EXERCISE AIM:
Restate every line of the data word for word, except for the images.

SUPPLIED MATERIAL:

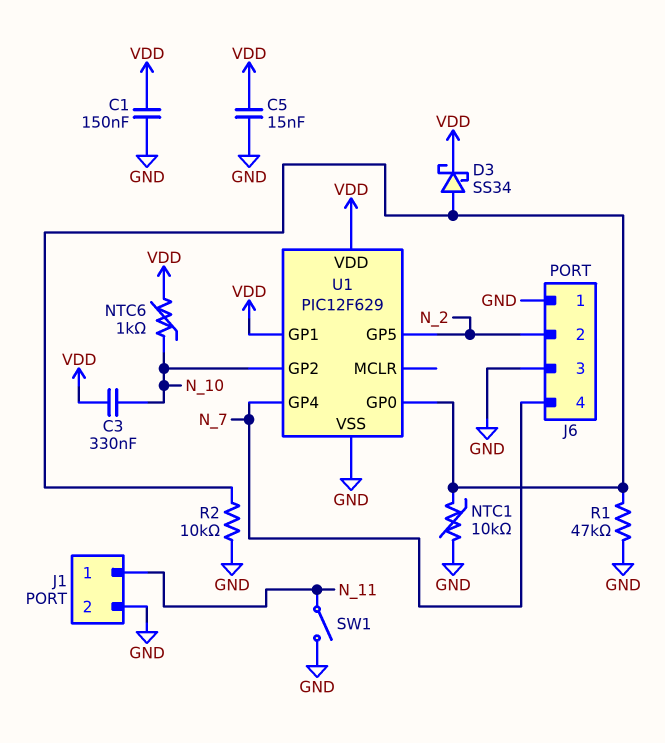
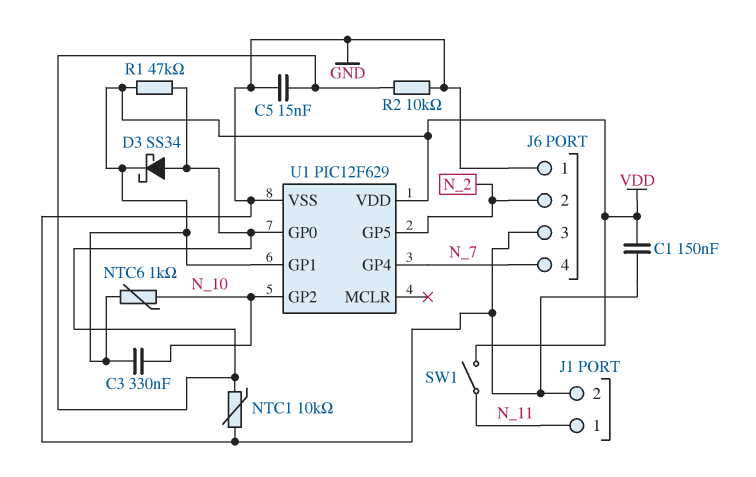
C5: 15nF (GND, VDD) -> 15nF (GND, U1/GP0)
R1: 47k (GND, U1/GP0) -> 47k (U1/GP0, VDD)
SW1: switch (GND, N_11) -> switch (N_11, VDD)

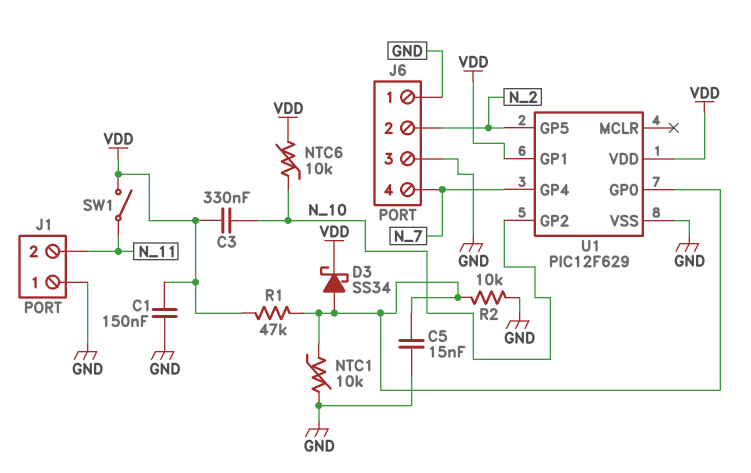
J1 pin 1: N_11 -> GND
J1 pin 2: GND -> N_11
NTC6: 1k (N_10, VDD) -> 10k (N_10, VDD)

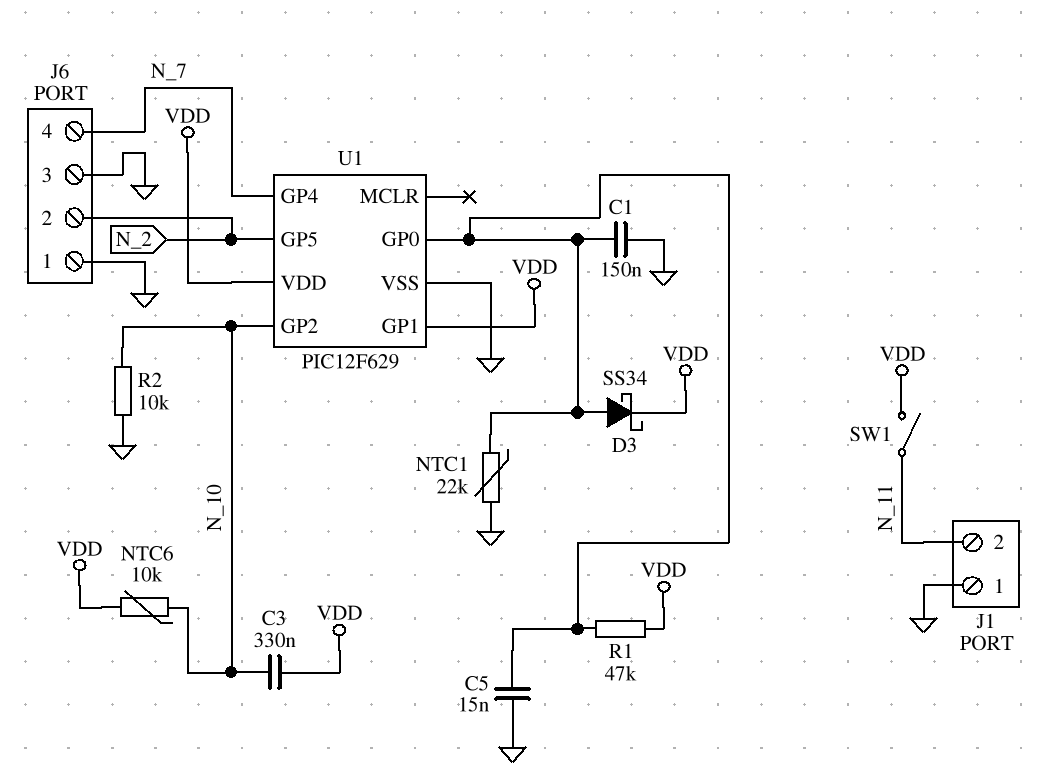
C1: 150nF (GND, VDD) -> 150nF (GND, U1/GP0)
NTC1: 10k (GND, U1/GP0) -> 22k (GND, U1/GP0)
R2: 10k (GND, U1/GP0) -> 10k (GND, N_10)

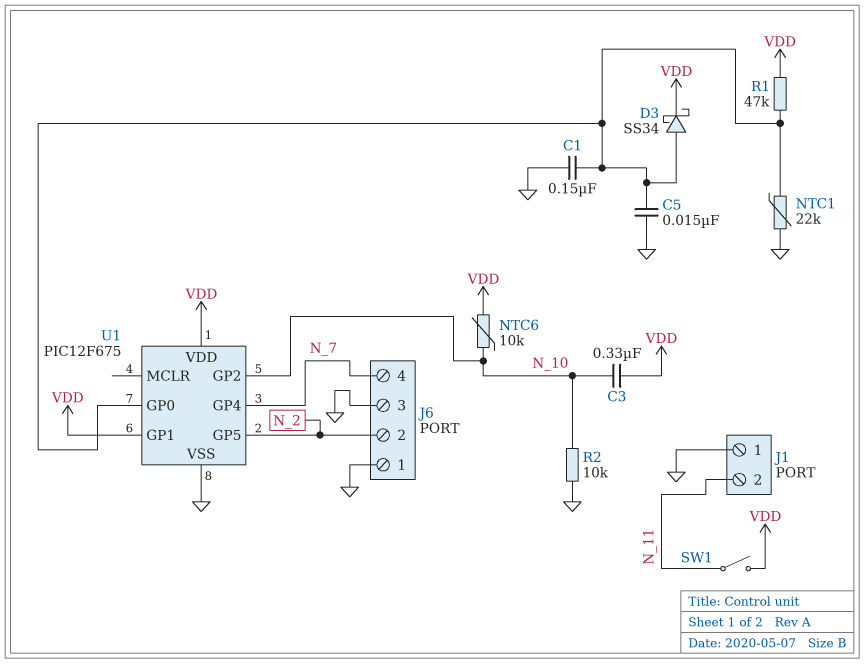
U1: PIC12F629 -> PIC12F675

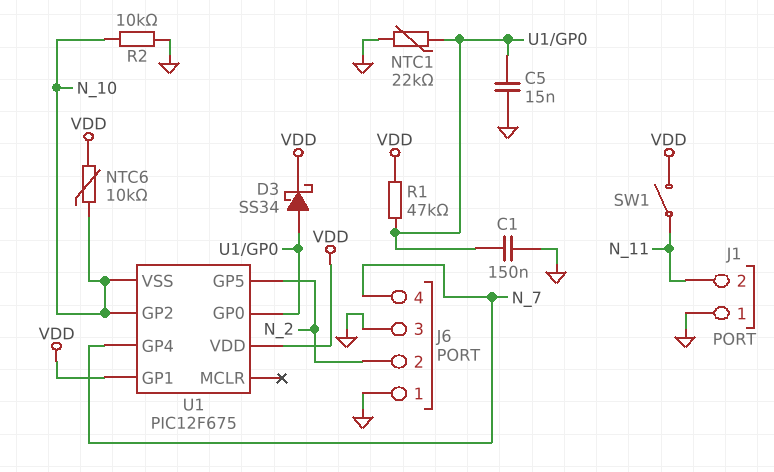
C3: 330nF (N_10, VDD) -> none
U1 pin VSS: GND -> N_10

SOLUTION TO THIS TASK:
C5: 15nF (GND, VDD) -> 15nF (GND, U1/GP0)
R1: 47k (GND, U1/GP0) -> 47k (U1/GP0, VDD)
SW1: switch (GND, N_11) -> switch (N_11, VDD)

J1 pin 1: N_11 -> GND
J1 pin 2: GND -> N_11
NTC6: 1k (N_10, VDD) -> 10k (N_10, VDD)

C1: 150nF (GND, VDD) -> 150nF (GND, U1/GP0)
NTC1: 10k (GND, U1/GP0) -> 22k (GND, U1/GP0)
R2: 10k (GND, U1/GP0) -> 10k (GND, N_10)

U1: PIC12F629 -> PIC12F675

C3: 330nF (N_10, VDD) -> none
U1 pin VSS: GND -> N_10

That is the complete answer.